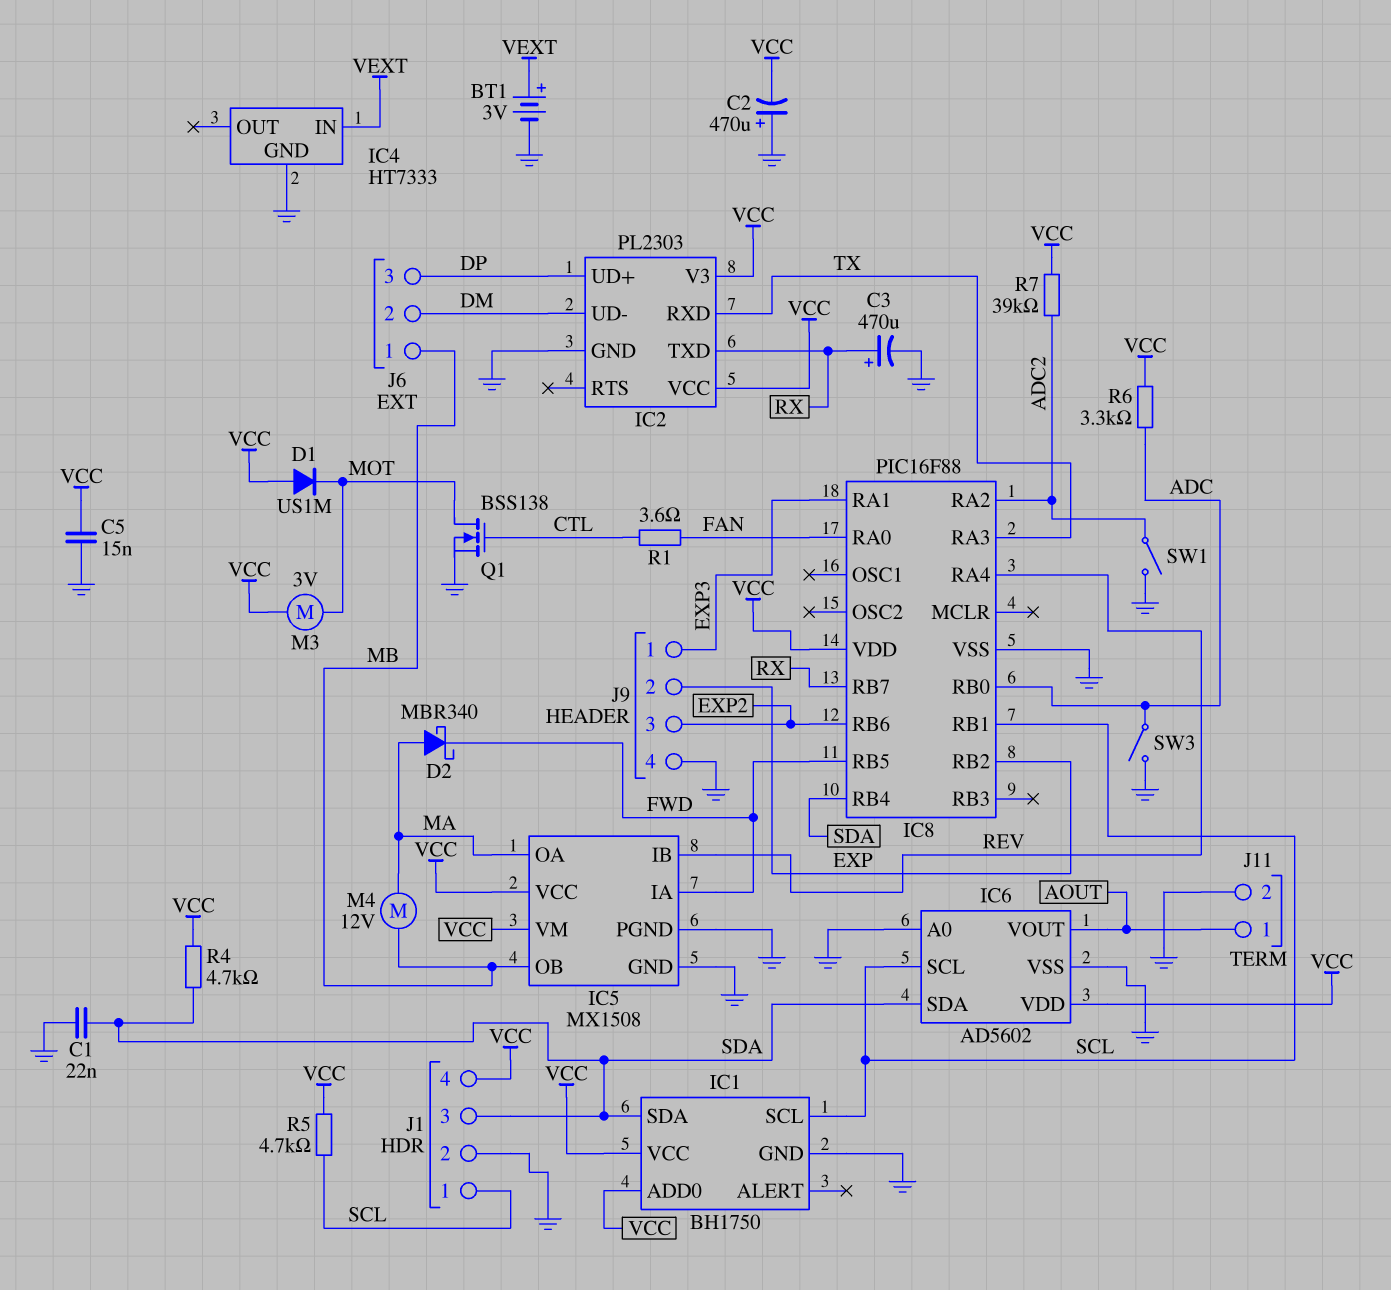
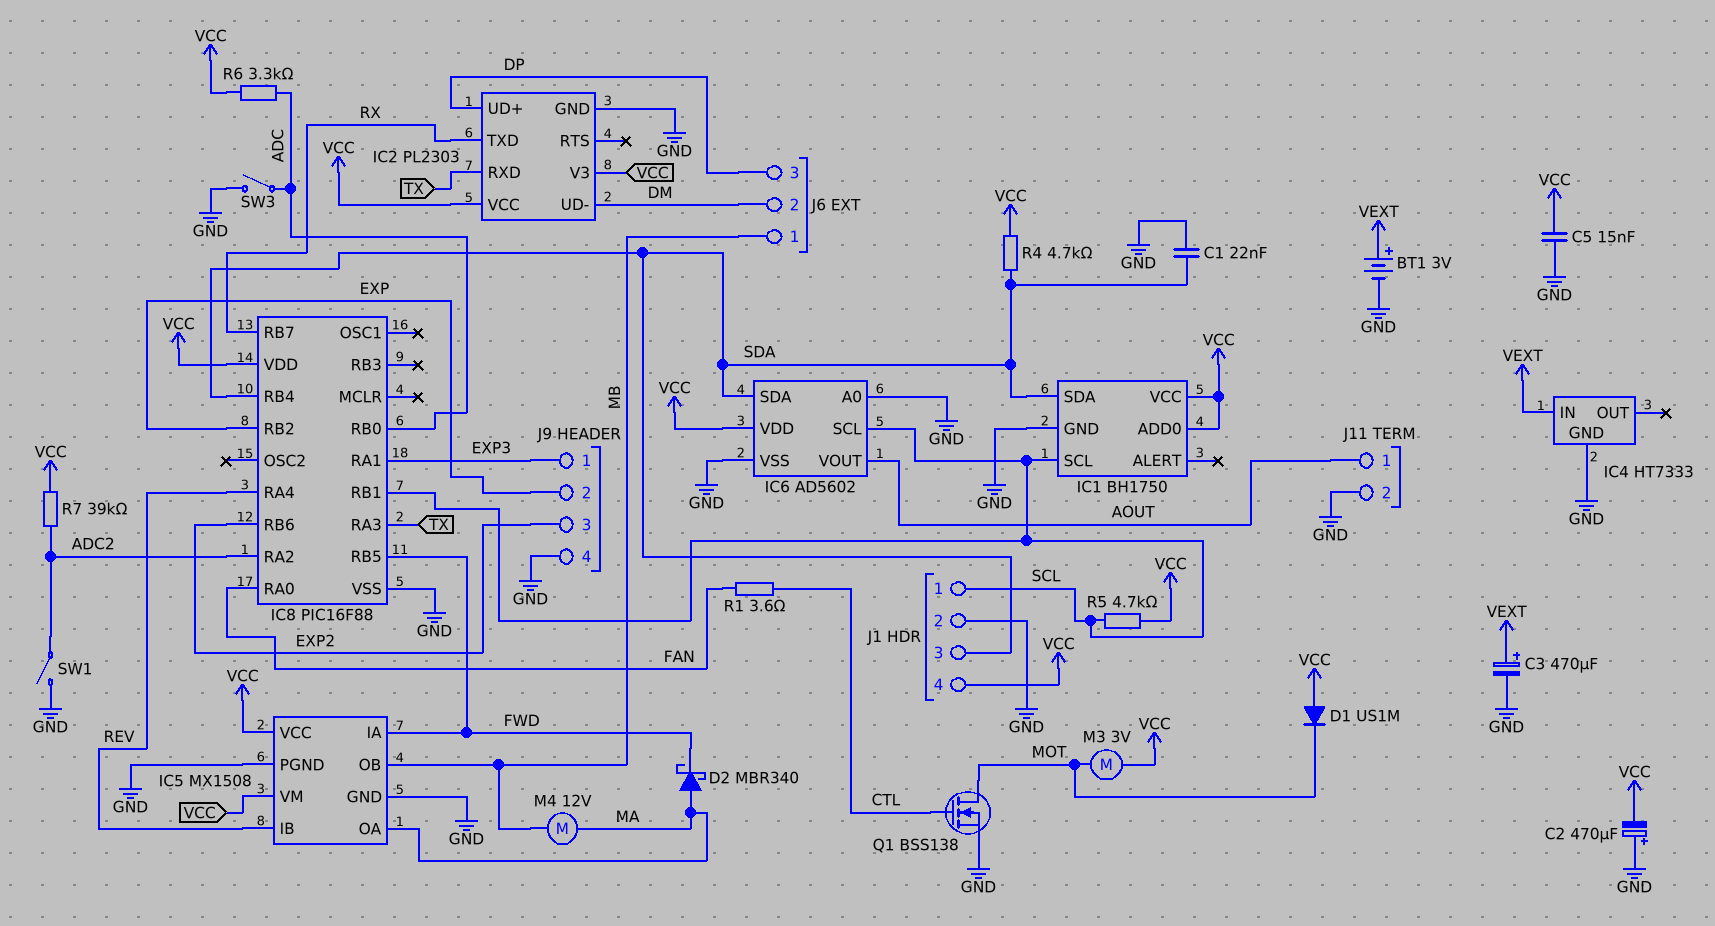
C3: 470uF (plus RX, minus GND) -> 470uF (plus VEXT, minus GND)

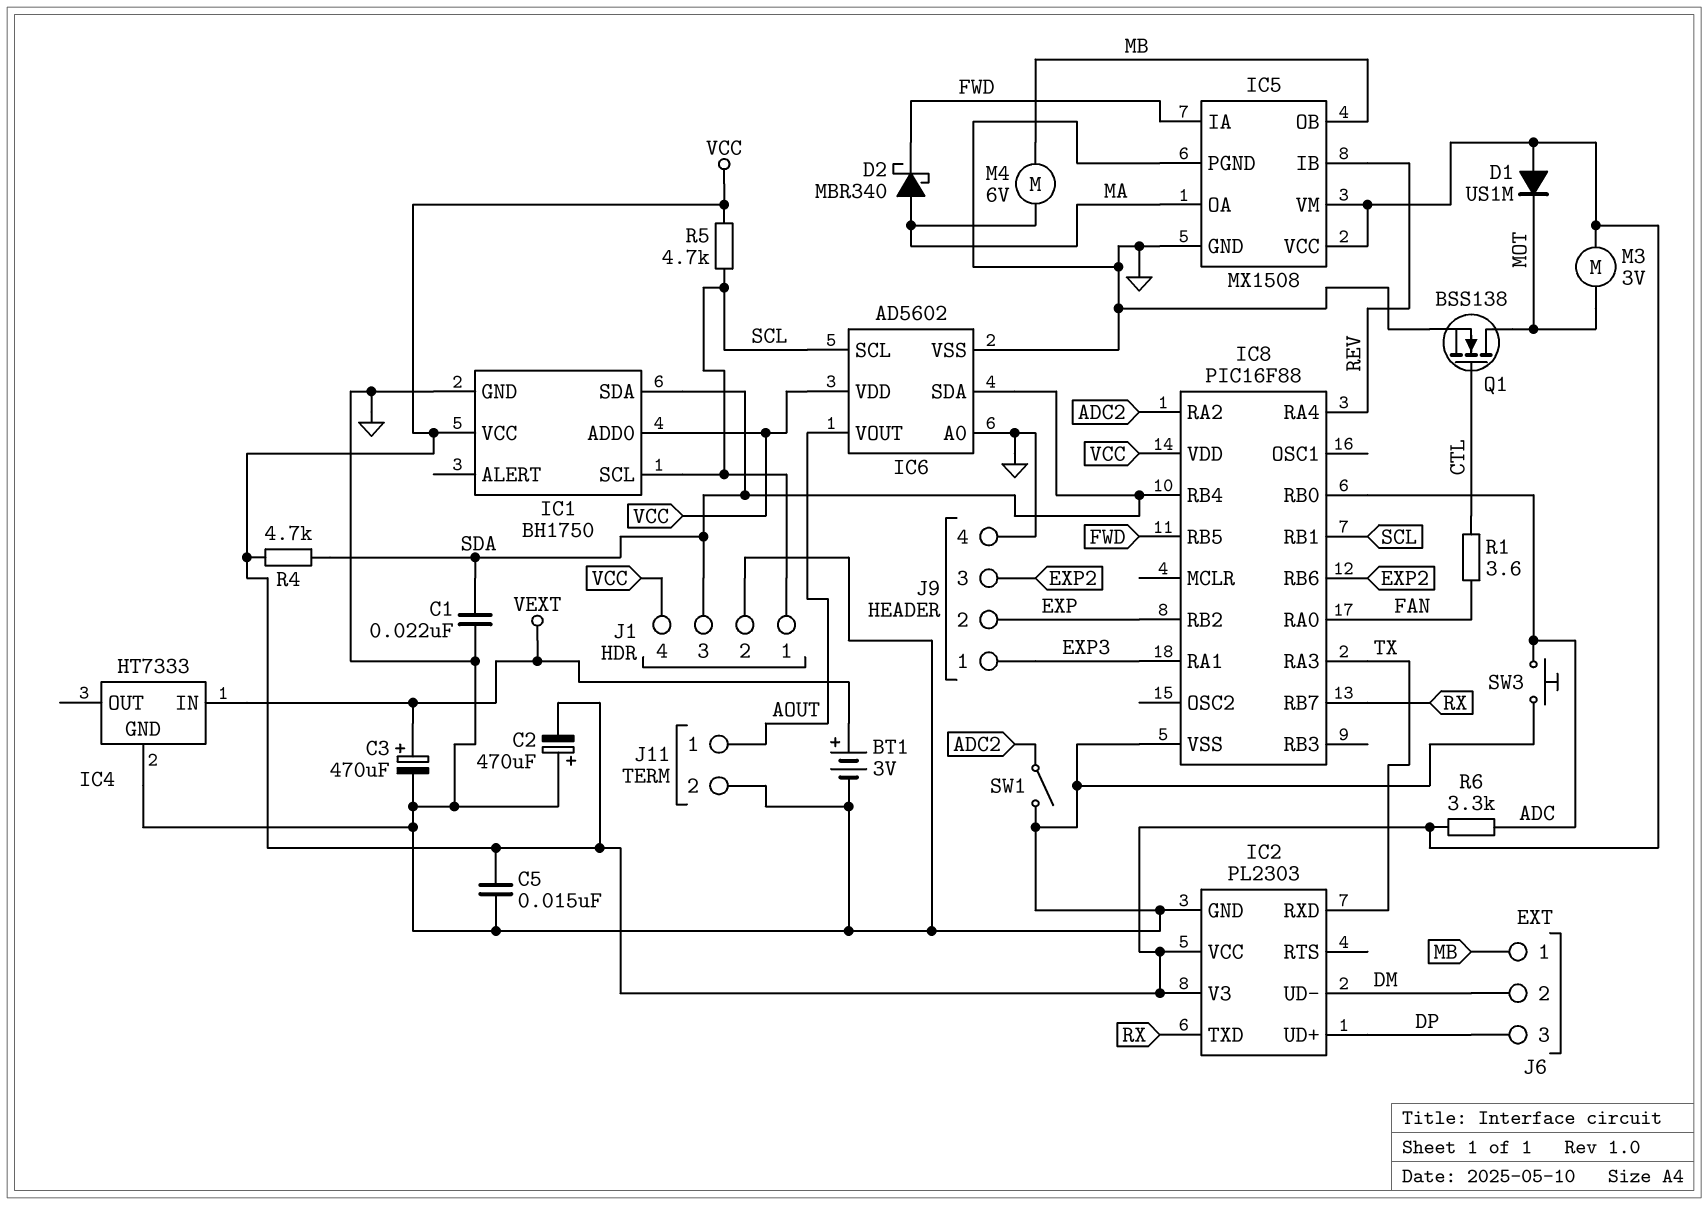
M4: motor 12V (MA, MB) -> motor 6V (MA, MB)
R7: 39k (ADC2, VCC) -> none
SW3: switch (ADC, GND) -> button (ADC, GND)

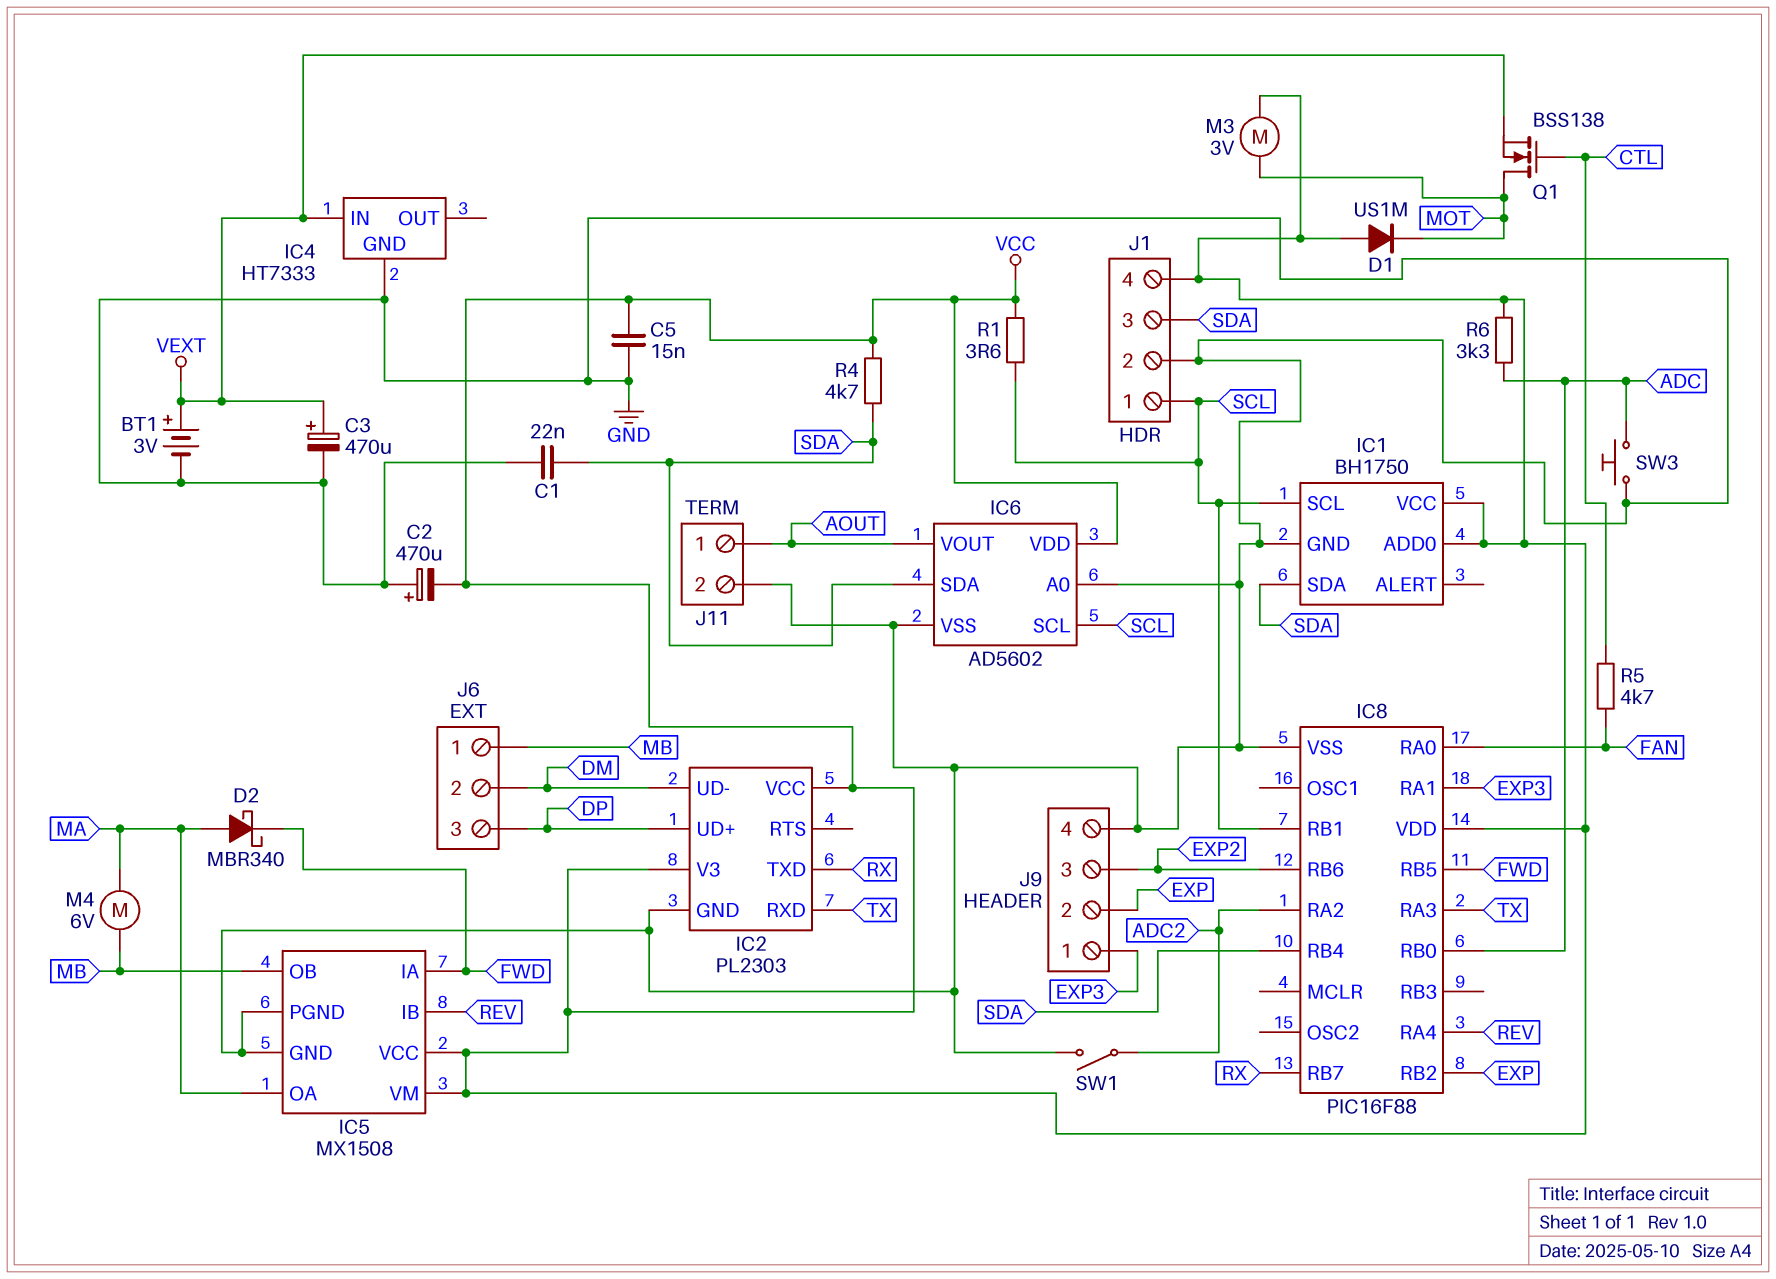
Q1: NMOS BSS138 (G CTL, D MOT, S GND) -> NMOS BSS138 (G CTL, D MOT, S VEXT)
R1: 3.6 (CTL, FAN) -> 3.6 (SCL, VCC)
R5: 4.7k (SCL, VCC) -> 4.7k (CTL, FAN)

══════════════════════════════

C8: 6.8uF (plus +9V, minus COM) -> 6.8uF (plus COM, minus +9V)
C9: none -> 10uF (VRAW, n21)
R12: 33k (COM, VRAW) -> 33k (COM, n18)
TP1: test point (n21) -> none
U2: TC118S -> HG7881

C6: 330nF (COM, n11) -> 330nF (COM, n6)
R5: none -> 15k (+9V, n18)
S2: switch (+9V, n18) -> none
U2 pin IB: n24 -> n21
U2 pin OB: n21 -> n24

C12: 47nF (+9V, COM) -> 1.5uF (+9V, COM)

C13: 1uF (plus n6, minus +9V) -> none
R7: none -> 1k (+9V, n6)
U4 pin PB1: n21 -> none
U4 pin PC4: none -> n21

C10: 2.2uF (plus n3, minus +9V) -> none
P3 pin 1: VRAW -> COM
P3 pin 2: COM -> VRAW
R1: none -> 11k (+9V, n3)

══════════════════════════════

### What you are asked to do:
Look above for the line holding "S2: switch (+9V, n18) -> none". Print it and every line after it, exactly, through the line holding "R1: none -> 11k (+9V, n3)".

### Solution:
S2: switch (+9V, n18) -> none
U2 pin IB: n24 -> n21
U2 pin OB: n21 -> n24

C12: 47nF (+9V, COM) -> 1.5uF (+9V, COM)

C13: 1uF (plus n6, minus +9V) -> none
R7: none -> 1k (+9V, n6)
U4 pin PB1: n21 -> none
U4 pin PC4: none -> n21

C10: 2.2uF (plus n3, minus +9V) -> none
P3 pin 1: VRAW -> COM
P3 pin 2: COM -> VRAW
R1: none -> 11k (+9V, n3)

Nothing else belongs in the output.